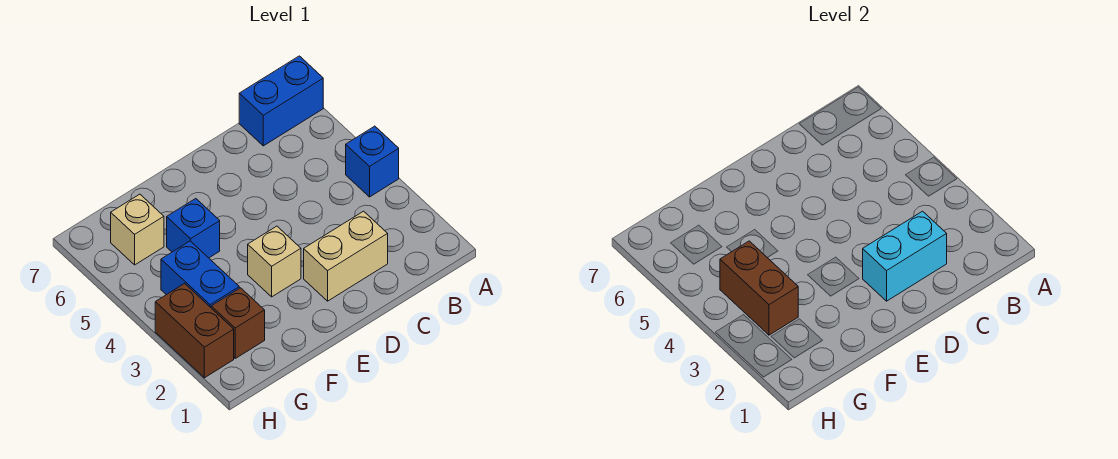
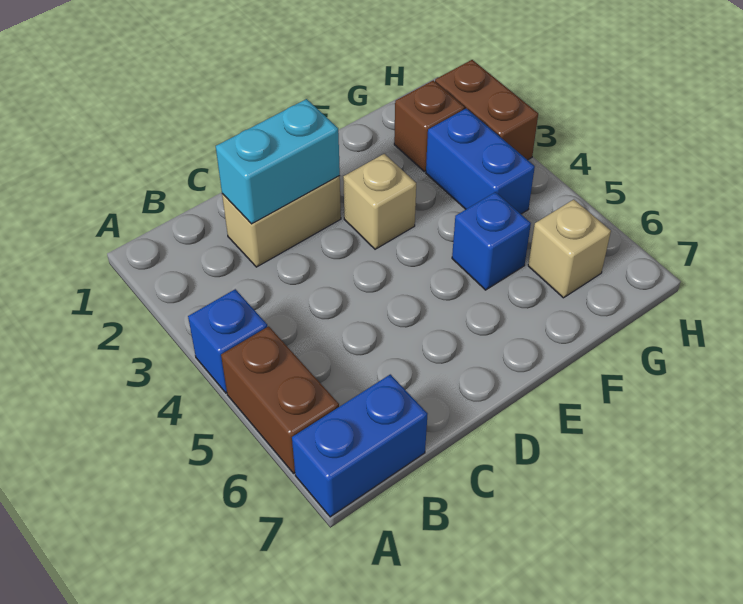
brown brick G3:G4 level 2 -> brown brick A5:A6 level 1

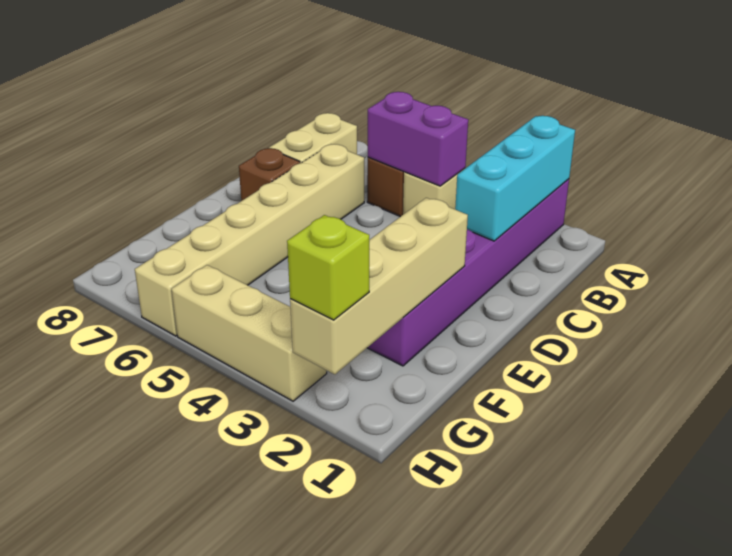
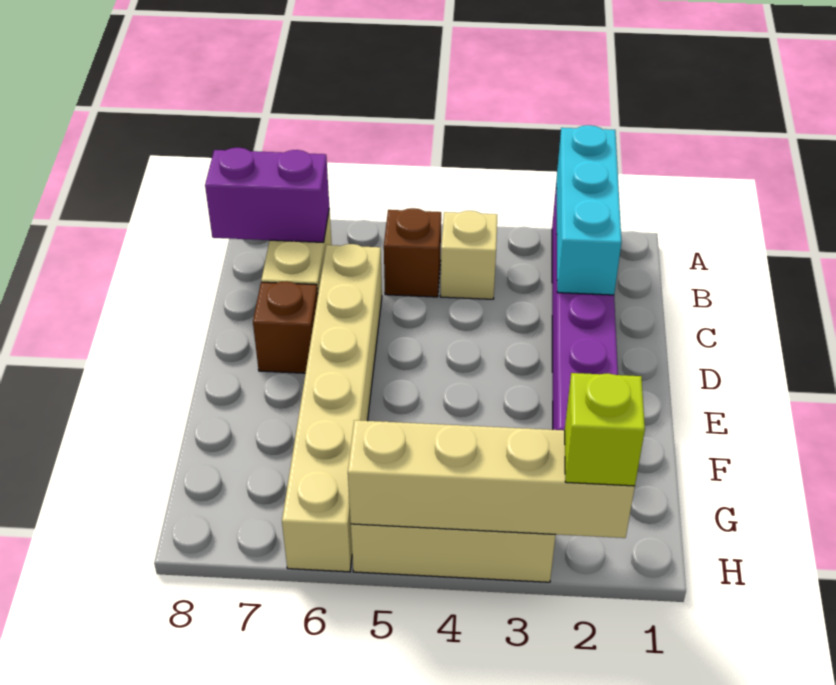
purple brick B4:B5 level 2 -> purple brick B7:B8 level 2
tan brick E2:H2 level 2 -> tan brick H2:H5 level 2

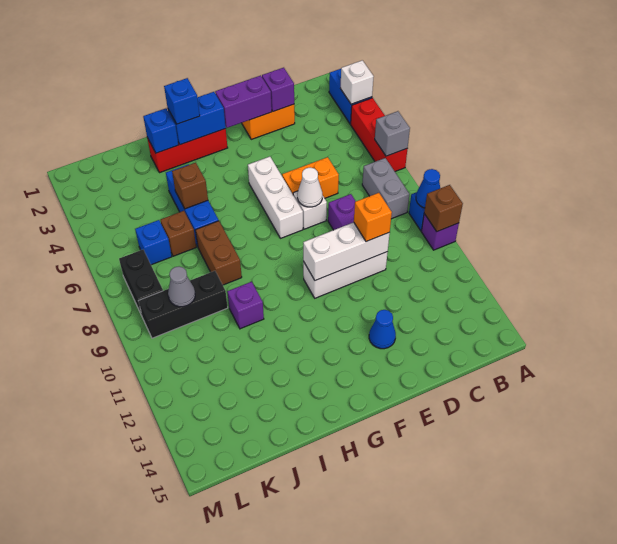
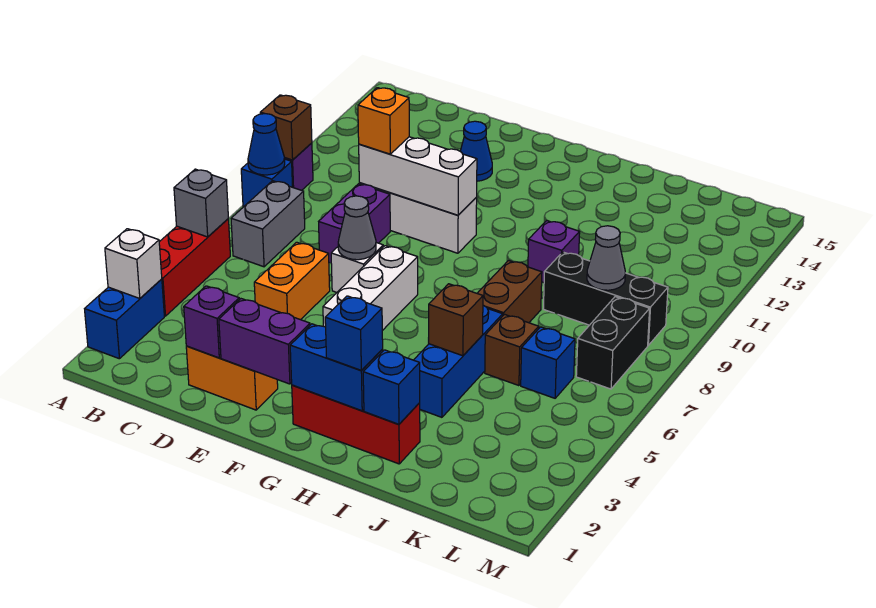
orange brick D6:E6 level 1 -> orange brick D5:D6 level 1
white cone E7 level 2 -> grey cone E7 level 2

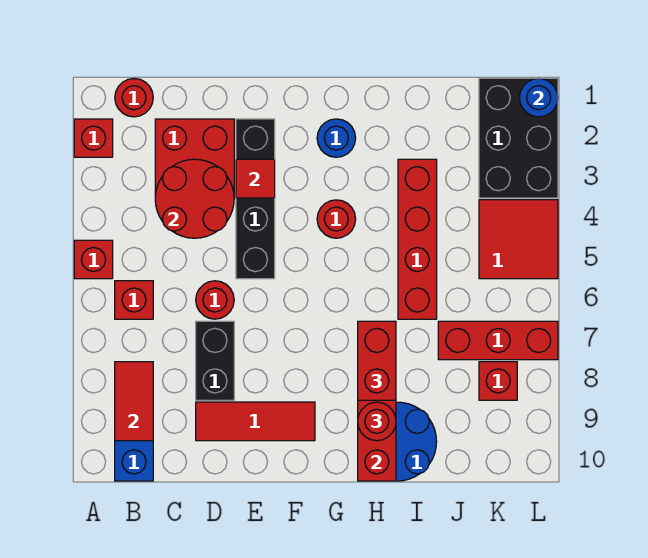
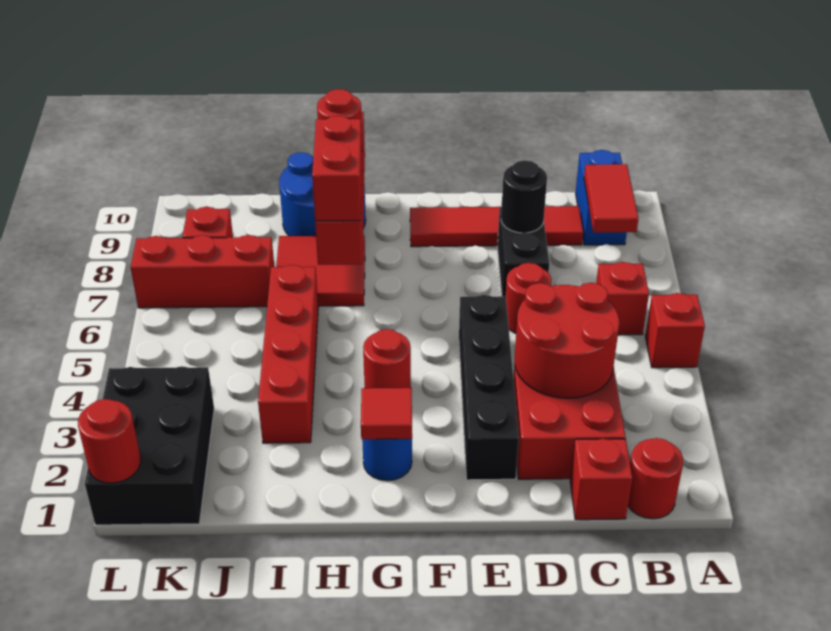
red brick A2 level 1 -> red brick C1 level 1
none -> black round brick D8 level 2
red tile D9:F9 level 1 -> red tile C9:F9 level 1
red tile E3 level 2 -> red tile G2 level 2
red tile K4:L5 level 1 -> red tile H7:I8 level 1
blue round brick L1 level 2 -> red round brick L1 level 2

##########

_TO DO_. Output only the lines from the one with "red tile D9:F9" through the last line of the entries above; please keep them exact.

_OUTPUT OF THE TASK_.
red tile D9:F9 level 1 -> red tile C9:F9 level 1
red tile E3 level 2 -> red tile G2 level 2
red tile K4:L5 level 1 -> red tile H7:I8 level 1
blue round brick L1 level 2 -> red round brick L1 level 2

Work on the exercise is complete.